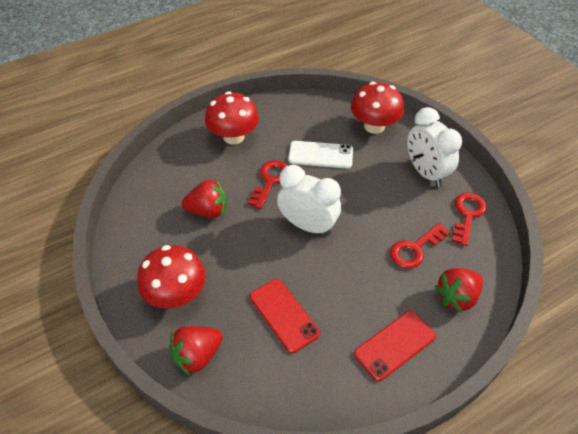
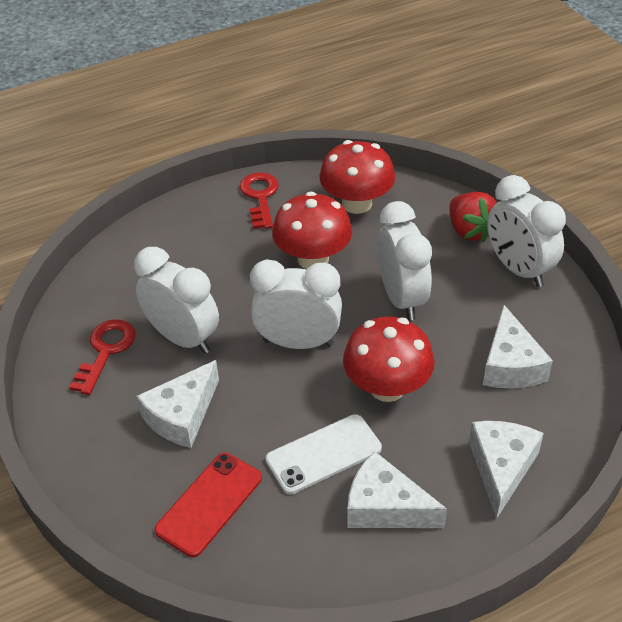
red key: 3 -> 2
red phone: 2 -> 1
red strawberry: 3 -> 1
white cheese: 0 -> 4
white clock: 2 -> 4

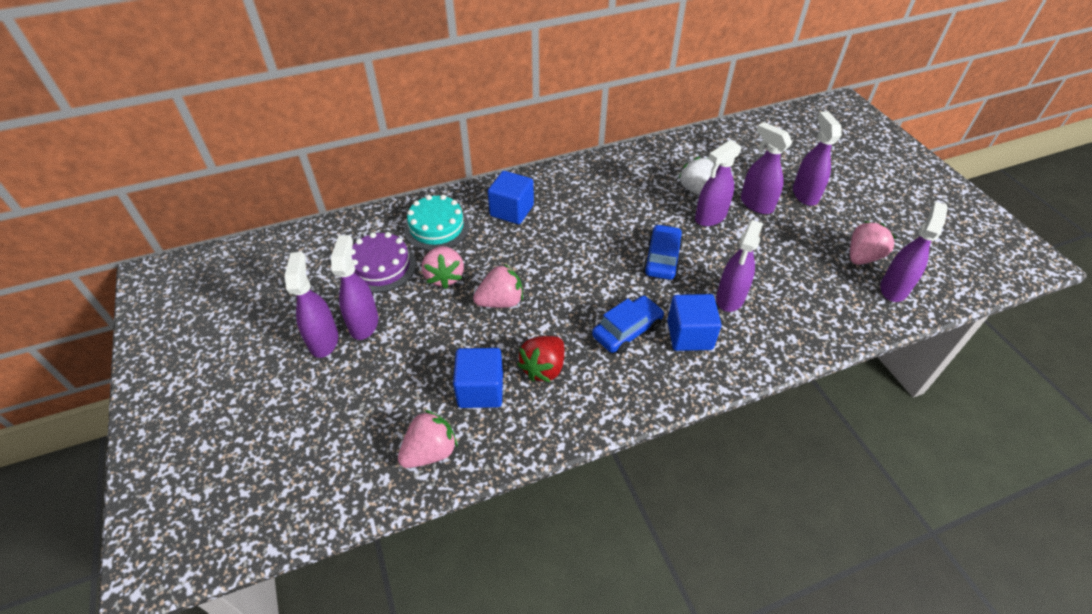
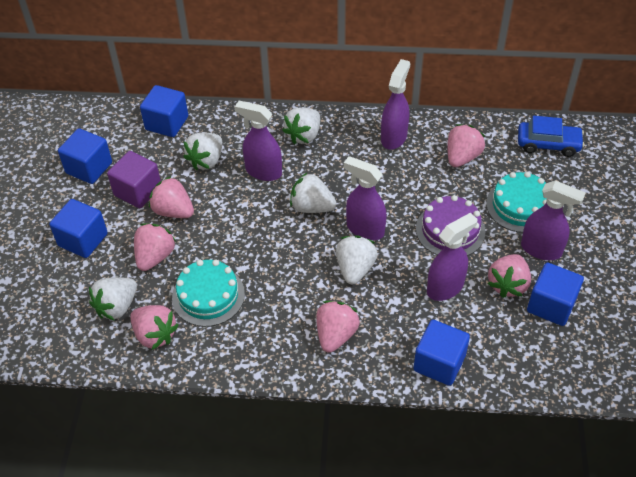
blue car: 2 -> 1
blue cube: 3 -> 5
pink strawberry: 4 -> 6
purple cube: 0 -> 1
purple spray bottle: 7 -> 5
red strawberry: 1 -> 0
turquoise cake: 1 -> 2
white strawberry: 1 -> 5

◆ Your assignment
Each line that includes the word "purple" counts once; report how many such lines the entries have, and nothing else.

◆ Exercise result
2